Copy out exactly every line from the line containing "masks as SVG." until the records below end, inclusive of both boundary lines.

Collected data
• • • •

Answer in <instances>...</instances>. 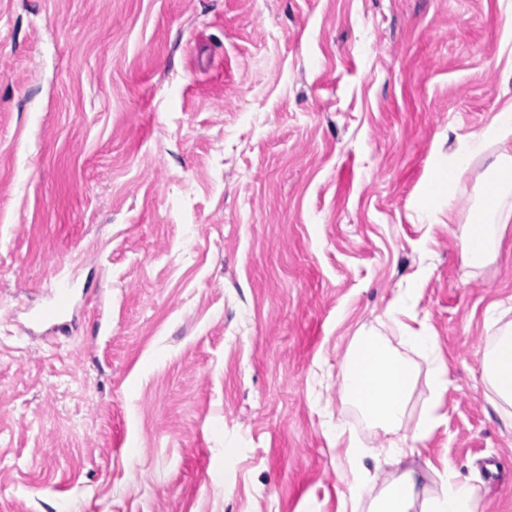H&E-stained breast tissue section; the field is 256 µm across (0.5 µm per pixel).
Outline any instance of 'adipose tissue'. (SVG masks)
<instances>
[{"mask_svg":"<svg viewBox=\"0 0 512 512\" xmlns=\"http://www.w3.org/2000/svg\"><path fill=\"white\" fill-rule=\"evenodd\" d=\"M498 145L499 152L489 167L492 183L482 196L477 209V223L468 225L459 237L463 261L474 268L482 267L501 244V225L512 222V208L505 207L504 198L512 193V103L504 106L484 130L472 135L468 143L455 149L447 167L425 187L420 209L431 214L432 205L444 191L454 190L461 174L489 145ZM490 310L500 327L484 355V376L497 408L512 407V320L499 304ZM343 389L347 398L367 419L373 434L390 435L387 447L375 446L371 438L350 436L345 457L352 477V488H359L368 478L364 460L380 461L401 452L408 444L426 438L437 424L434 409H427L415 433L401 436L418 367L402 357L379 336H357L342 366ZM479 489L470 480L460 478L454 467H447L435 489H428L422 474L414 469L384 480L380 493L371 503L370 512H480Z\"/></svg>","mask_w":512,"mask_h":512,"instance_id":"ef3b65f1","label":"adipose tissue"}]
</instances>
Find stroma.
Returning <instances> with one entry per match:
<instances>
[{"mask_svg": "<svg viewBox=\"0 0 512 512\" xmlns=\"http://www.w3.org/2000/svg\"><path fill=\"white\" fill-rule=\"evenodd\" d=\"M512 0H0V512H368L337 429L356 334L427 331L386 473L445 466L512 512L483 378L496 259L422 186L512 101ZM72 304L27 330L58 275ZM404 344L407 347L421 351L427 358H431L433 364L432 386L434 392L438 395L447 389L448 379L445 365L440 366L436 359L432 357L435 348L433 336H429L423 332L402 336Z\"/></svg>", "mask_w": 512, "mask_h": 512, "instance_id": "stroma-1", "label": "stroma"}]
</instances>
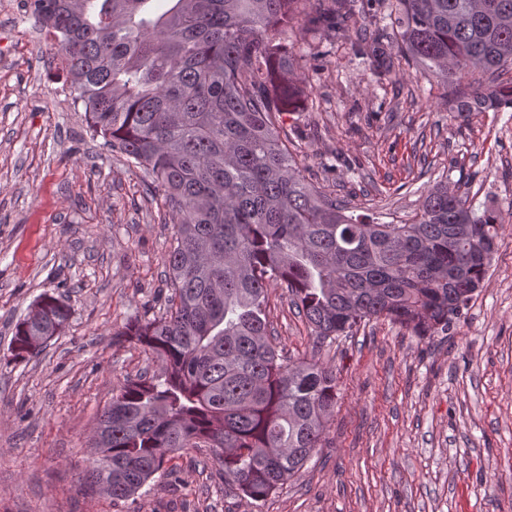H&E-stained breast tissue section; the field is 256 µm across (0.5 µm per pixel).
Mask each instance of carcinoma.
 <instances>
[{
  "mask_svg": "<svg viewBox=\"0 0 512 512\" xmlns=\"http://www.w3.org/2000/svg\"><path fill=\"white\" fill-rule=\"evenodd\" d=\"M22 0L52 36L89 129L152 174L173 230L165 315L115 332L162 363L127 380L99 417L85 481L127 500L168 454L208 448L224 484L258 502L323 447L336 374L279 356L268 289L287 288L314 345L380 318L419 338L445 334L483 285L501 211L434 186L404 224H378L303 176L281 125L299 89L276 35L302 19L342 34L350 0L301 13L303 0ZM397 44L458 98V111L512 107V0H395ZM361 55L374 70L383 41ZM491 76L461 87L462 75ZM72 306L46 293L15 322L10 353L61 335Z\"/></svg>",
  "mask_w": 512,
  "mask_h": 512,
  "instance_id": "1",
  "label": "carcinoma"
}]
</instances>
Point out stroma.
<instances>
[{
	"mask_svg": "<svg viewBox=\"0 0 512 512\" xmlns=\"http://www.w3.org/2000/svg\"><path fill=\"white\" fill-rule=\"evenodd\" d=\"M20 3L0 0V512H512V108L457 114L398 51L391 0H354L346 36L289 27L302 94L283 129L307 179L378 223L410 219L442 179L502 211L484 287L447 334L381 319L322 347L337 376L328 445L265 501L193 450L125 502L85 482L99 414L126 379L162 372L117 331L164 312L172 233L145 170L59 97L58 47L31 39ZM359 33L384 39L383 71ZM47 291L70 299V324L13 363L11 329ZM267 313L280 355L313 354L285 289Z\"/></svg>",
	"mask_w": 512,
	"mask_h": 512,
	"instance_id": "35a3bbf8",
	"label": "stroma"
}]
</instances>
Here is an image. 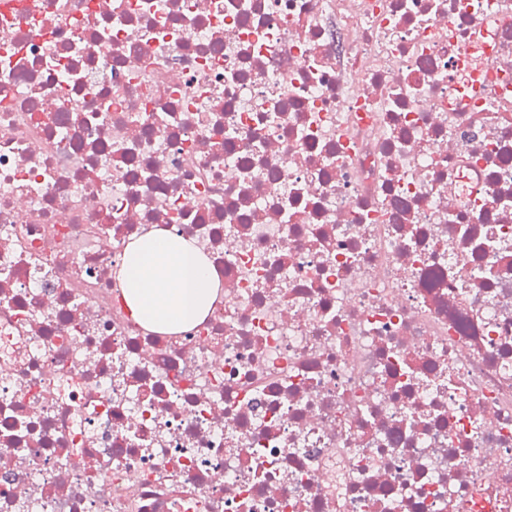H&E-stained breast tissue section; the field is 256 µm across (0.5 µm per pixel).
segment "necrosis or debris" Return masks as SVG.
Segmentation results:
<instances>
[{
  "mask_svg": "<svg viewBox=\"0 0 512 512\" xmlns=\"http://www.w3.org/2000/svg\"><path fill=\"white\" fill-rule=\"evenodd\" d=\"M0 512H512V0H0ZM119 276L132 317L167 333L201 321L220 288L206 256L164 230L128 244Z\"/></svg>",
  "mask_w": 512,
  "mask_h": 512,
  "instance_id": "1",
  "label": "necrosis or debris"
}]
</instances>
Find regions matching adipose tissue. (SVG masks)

• • • •

EXERCISE ANSWER.
segment "necrosis or debris" Return masks as SVG.
Segmentation results:
<instances>
[{
  "mask_svg": "<svg viewBox=\"0 0 512 512\" xmlns=\"http://www.w3.org/2000/svg\"><path fill=\"white\" fill-rule=\"evenodd\" d=\"M0 512H512V0H0ZM119 276L132 317L167 333L201 321L220 288L206 256L164 230L128 244Z\"/></svg>",
  "mask_w": 512,
  "mask_h": 512,
  "instance_id": "1",
  "label": "necrosis or debris"
}]
</instances>
Find regions matching adipose tissue. (SVG masks)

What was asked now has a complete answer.